[Before-and-after scene images]
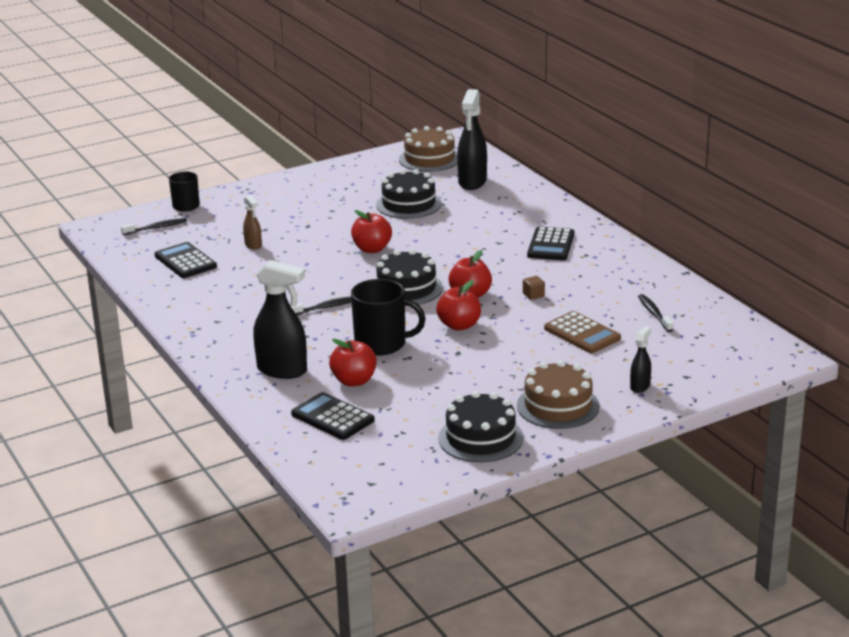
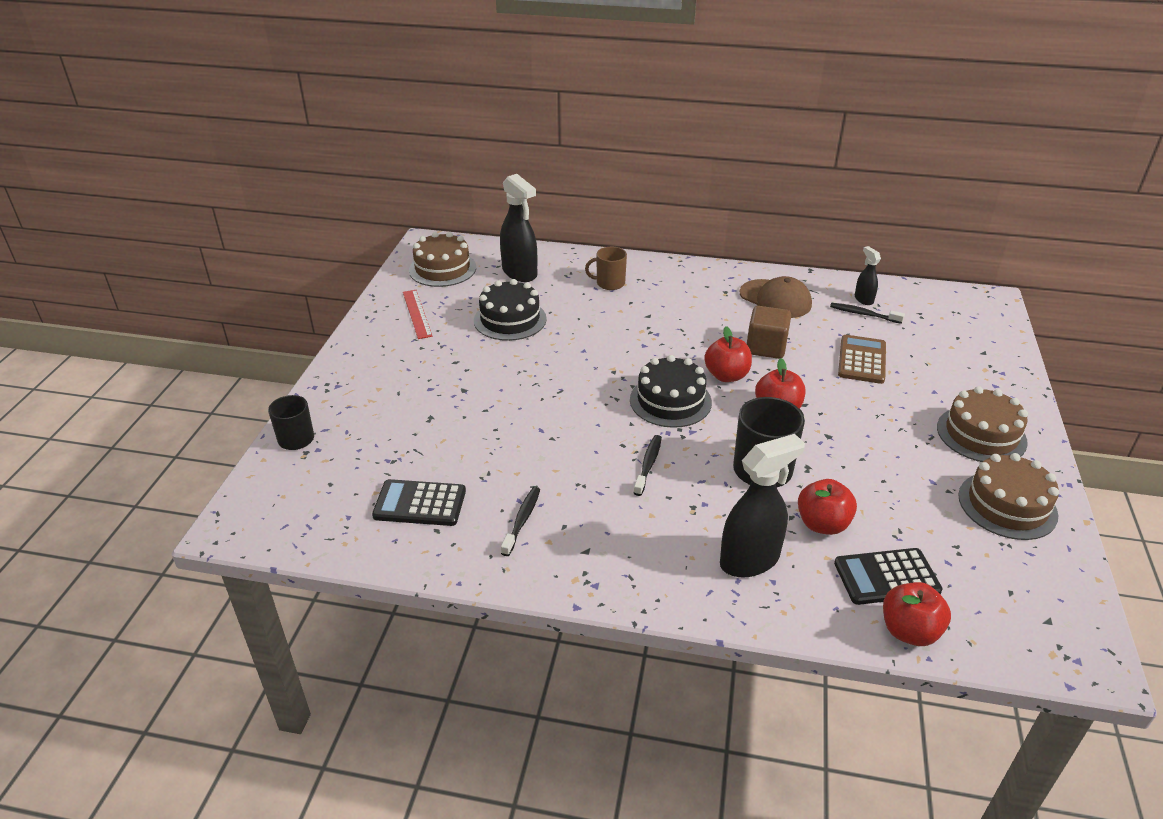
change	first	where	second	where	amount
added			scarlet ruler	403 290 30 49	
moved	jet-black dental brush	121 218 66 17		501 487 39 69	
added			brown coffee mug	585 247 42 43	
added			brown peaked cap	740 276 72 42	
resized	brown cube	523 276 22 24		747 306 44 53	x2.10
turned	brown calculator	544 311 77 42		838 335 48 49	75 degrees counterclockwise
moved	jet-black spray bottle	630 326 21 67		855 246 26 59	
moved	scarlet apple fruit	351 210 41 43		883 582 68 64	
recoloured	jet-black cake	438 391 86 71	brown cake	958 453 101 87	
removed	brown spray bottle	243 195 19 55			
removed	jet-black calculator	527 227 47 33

» **What the task requires**
Your job is to repeat the data exactly, leaving each picture out.

» **Answer for this exercise**
change	first	where	second	where	amount
added			scarlet ruler	403 290 30 49	
moved	jet-black dental brush	121 218 66 17		501 487 39 69	
added			brown coffee mug	585 247 42 43	
added			brown peaked cap	740 276 72 42	
resized	brown cube	523 276 22 24		747 306 44 53	x2.10
turned	brown calculator	544 311 77 42		838 335 48 49	75 degrees counterclockwise
moved	jet-black spray bottle	630 326 21 67		855 246 26 59	
moved	scarlet apple fruit	351 210 41 43		883 582 68 64	
recoloured	jet-black cake	438 391 86 71	brown cake	958 453 101 87	
removed	brown spray bottle	243 195 19 55			
removed	jet-black calculator	527 227 47 33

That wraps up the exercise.